[start Given entries]
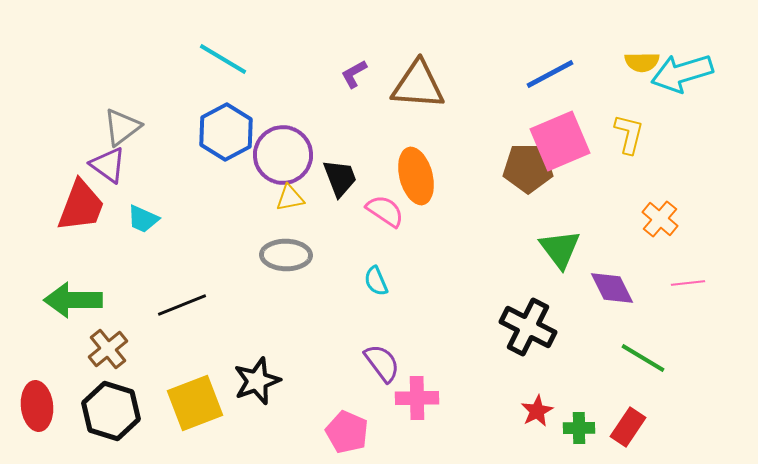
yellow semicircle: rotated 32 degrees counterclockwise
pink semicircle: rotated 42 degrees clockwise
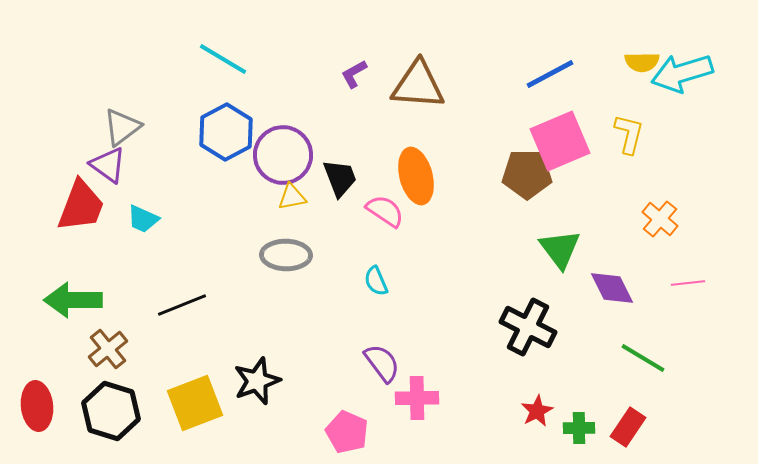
brown pentagon: moved 1 px left, 6 px down
yellow triangle: moved 2 px right, 1 px up
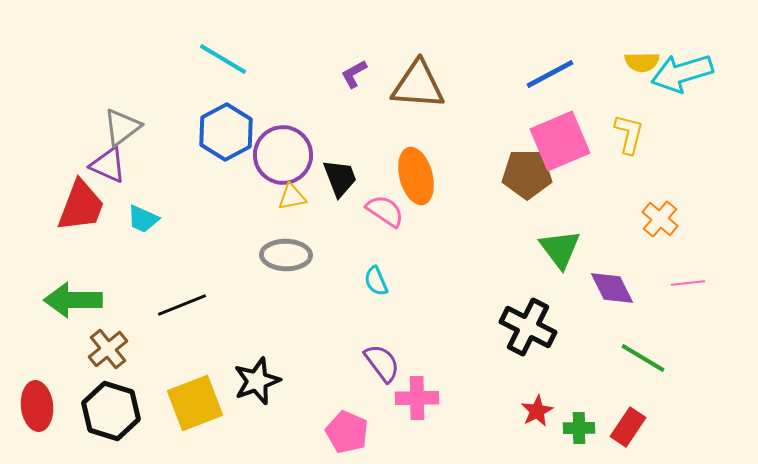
purple triangle: rotated 12 degrees counterclockwise
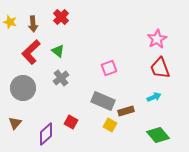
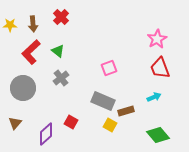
yellow star: moved 3 px down; rotated 16 degrees counterclockwise
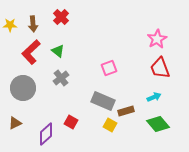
brown triangle: rotated 24 degrees clockwise
green diamond: moved 11 px up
[end Given entries]
Task ▸ Please print the lines of the data above word for word, leaving out the pictures.

Full solution ▸
yellow semicircle: rotated 32 degrees counterclockwise
pink semicircle: rotated 42 degrees clockwise
brown pentagon: moved 1 px left, 6 px down
yellow triangle: moved 2 px right, 1 px up
purple triangle: rotated 12 degrees counterclockwise
yellow star: moved 3 px down; rotated 16 degrees counterclockwise
brown triangle: rotated 24 degrees clockwise
green diamond: moved 11 px up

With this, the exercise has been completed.